Look through the records and copy every line in which "purple" appears.

-- RECORDS follows --

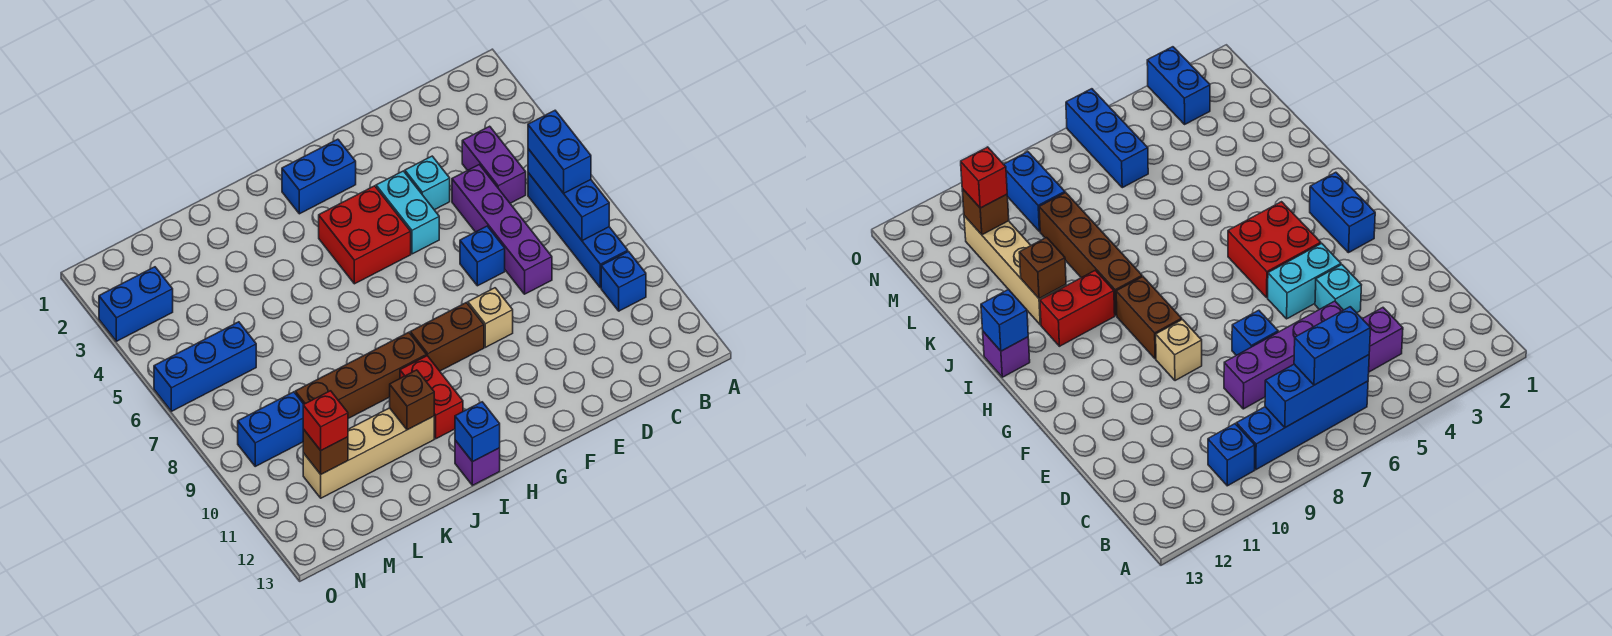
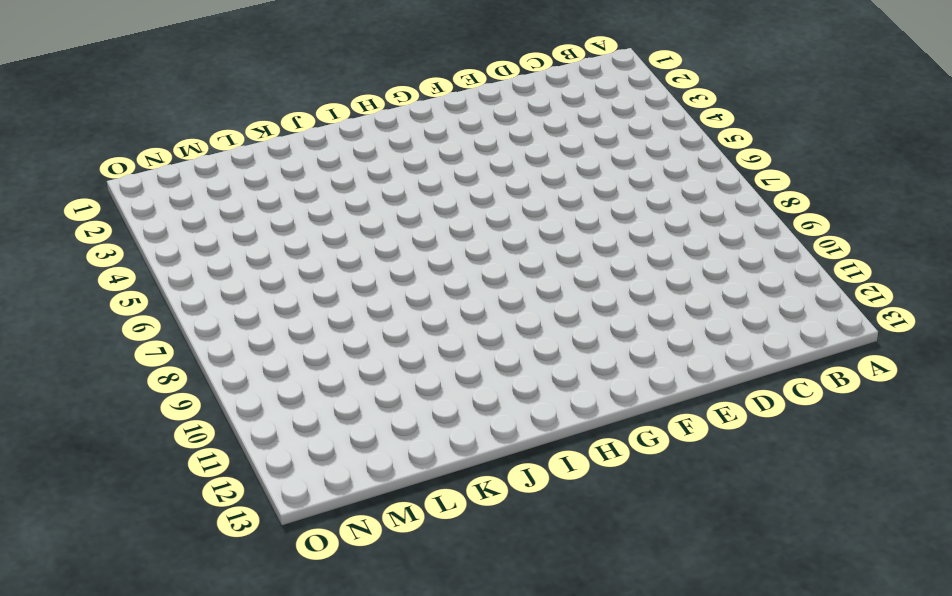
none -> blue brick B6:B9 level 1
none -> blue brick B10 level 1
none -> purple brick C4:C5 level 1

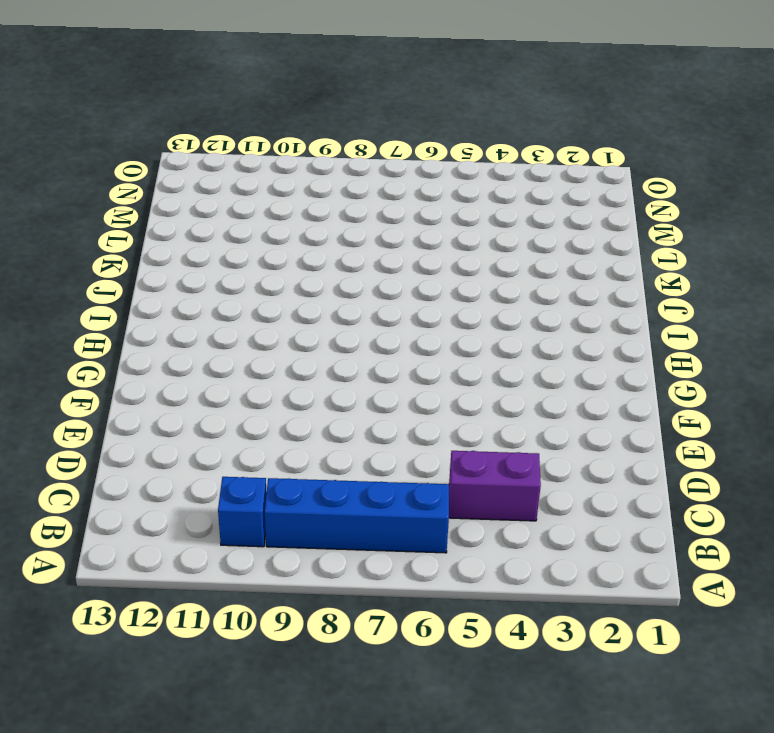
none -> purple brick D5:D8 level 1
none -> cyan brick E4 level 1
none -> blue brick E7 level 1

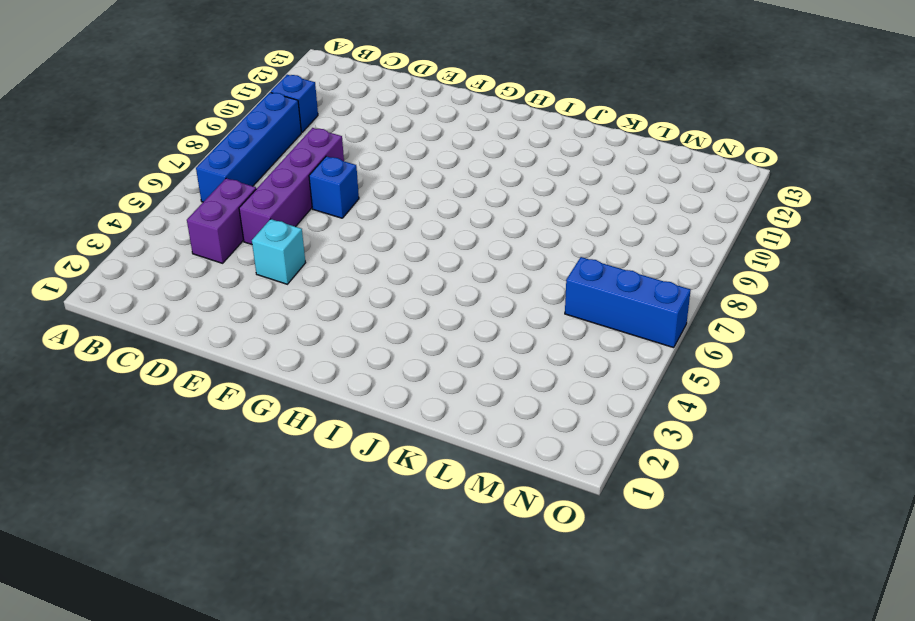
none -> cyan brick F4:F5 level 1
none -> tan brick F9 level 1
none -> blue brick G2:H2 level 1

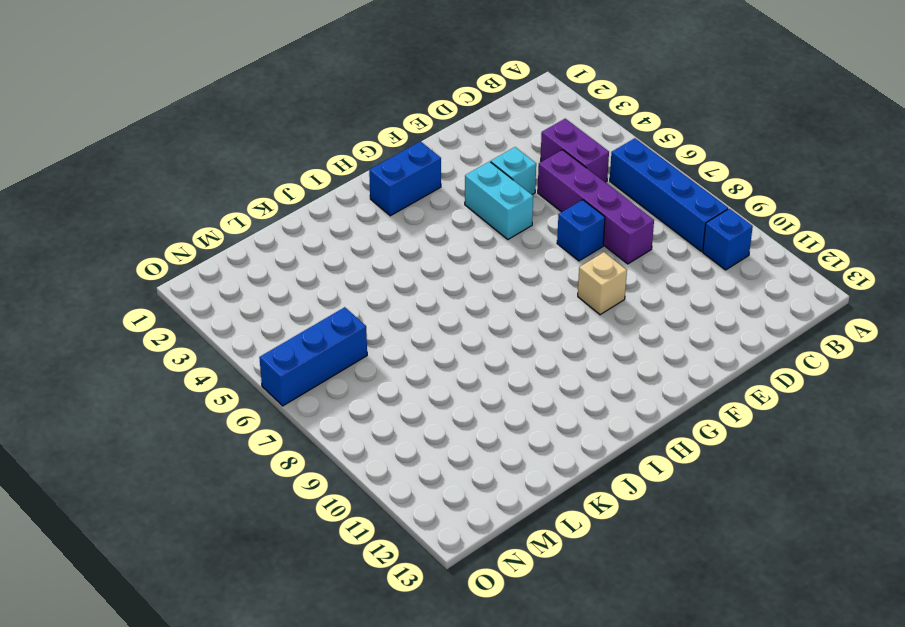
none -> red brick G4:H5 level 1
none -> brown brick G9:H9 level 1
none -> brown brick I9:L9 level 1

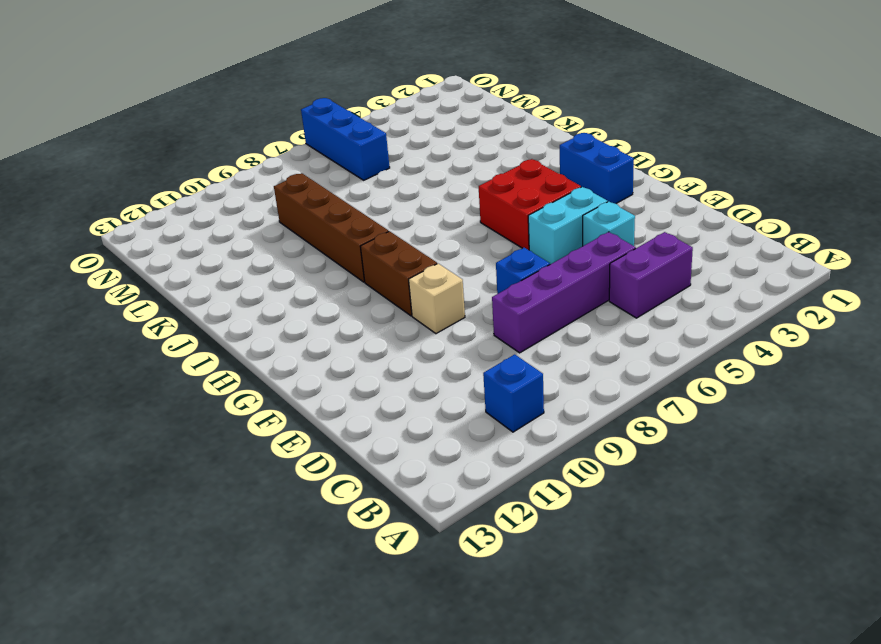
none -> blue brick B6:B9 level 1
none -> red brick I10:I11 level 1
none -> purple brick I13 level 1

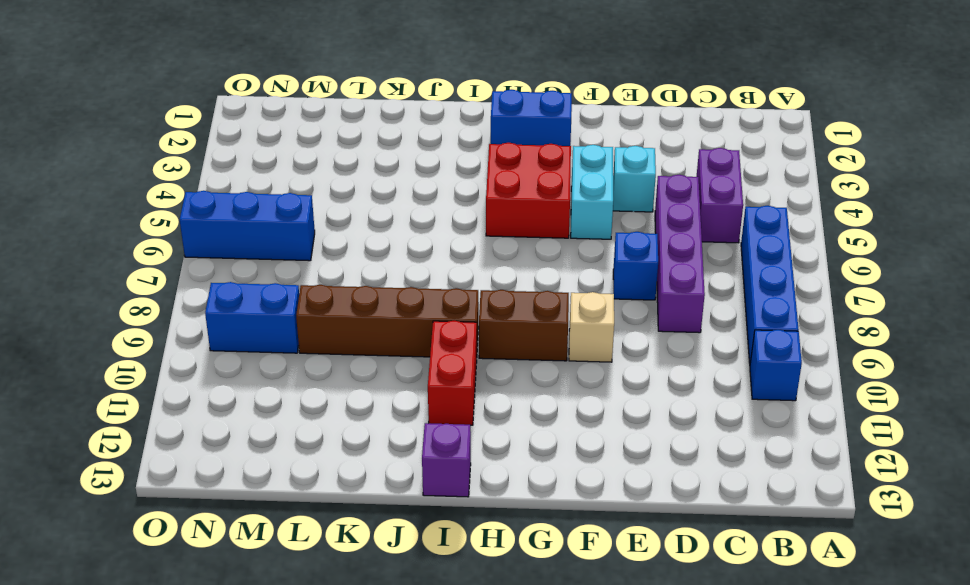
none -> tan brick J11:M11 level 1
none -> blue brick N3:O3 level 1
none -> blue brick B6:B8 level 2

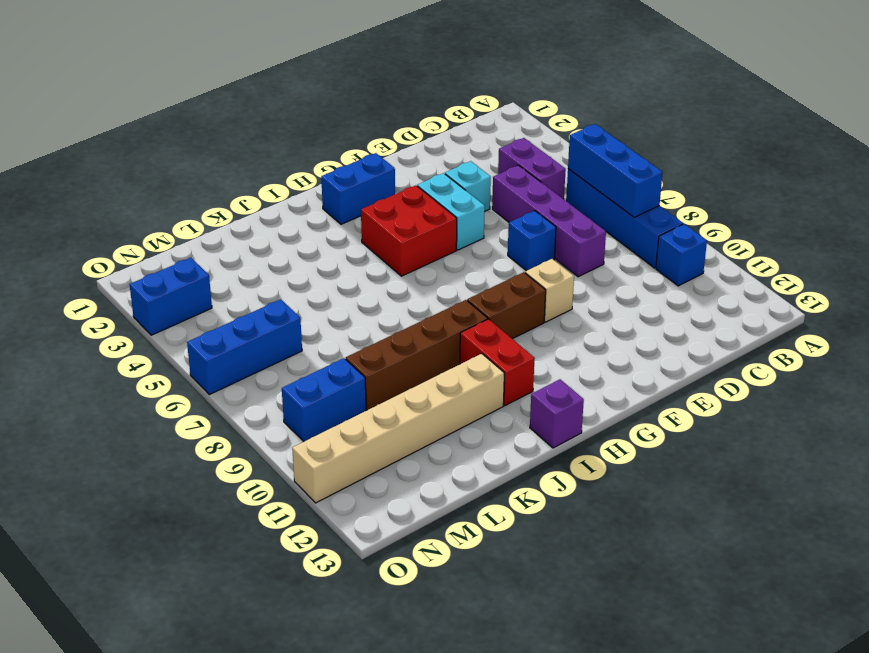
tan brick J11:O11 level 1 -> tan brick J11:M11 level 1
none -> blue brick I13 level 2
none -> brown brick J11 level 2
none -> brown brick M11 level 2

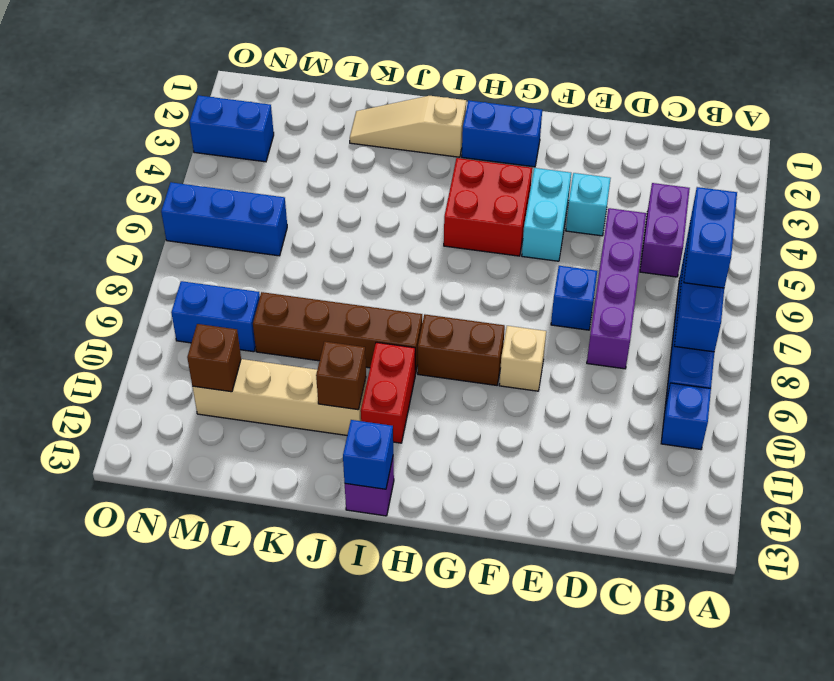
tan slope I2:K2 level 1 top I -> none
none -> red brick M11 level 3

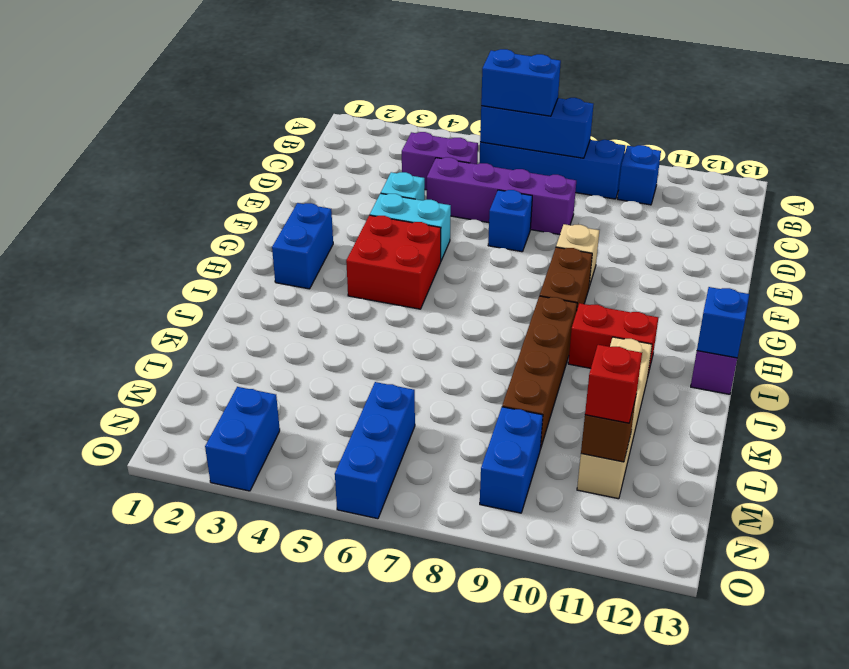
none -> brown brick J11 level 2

-- RECORDS concluded --

• [TASK RESULT]
none -> purple brick C4:C5 level 1
none -> purple brick D5:D8 level 1
none -> purple brick I13 level 1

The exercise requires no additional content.